* _RECORDS_
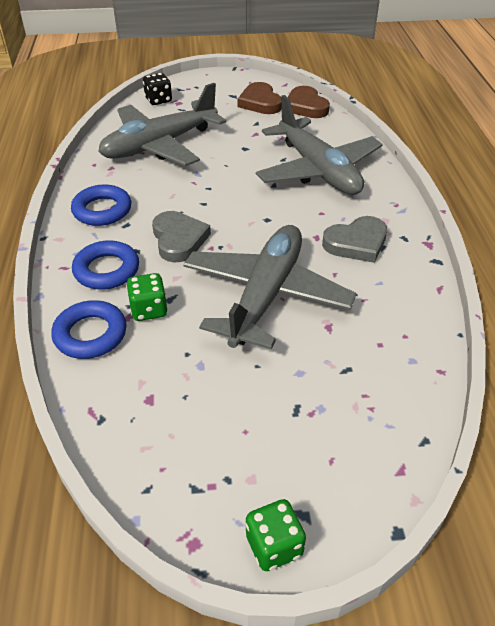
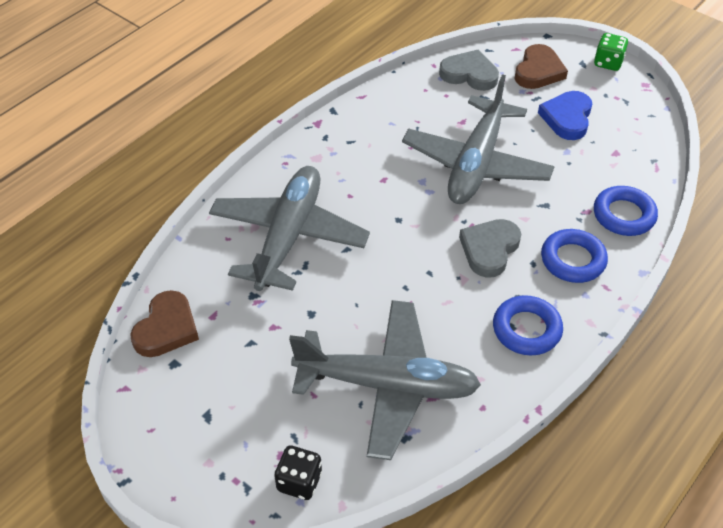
camera: 135 degrees left, 5 degrees up
(149, 310) = (568, 206): green dice -> none
(238, 407) = (567, 118): none -> blue heart
(260, 102) = (199, 375): brown heart -> brown heart (538, 71)
(266, 295) = (476, 163): grey plane -> grey plane turned 45 degrees counterclockwise
(356, 243) = (363, 156): grey heart -> grey heart (469, 74)

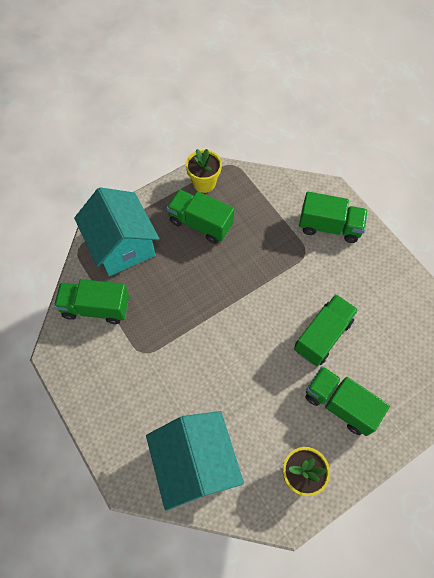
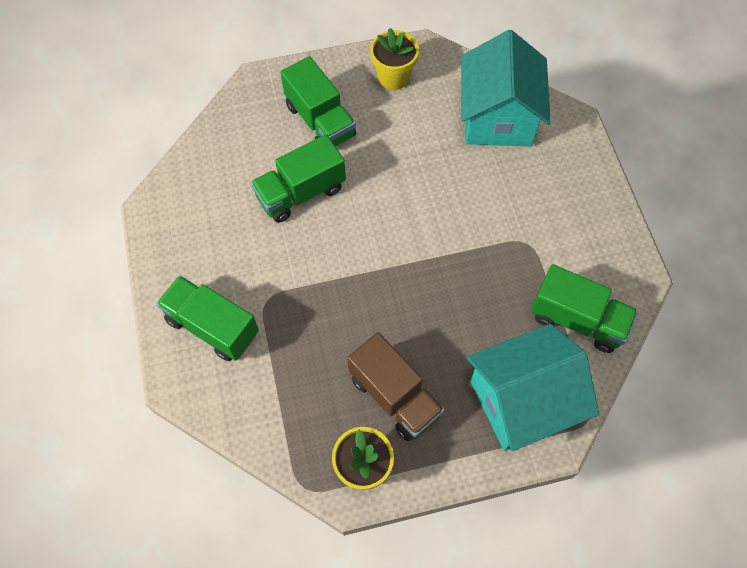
camera: 160 degrees left, 0 degrees up
(122, 245) = (521, 400): turquoise house -> turquoise house turned 75 degrees clockwise
(200, 224) = (394, 396): green truck -> brown truck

* _TASK DIRECTIONS_
Everything in the data except the pictures must appear in your answer unchanged.

* _RESULT BELOW_
camera: 135 degrees left, 5 degrees up
(149, 310) = (568, 206): green dice -> none
(238, 407) = (567, 118): none -> blue heart
(260, 102) = (199, 375): brown heart -> brown heart (538, 71)
(266, 295) = (476, 163): grey plane -> grey plane turned 45 degrees counterclockwise
(356, 243) = (363, 156): grey heart -> grey heart (469, 74)

camera: 160 degrees left, 0 degrees up
(122, 245) = (521, 400): turquoise house -> turquoise house turned 75 degrees clockwise
(200, 224) = (394, 396): green truck -> brown truck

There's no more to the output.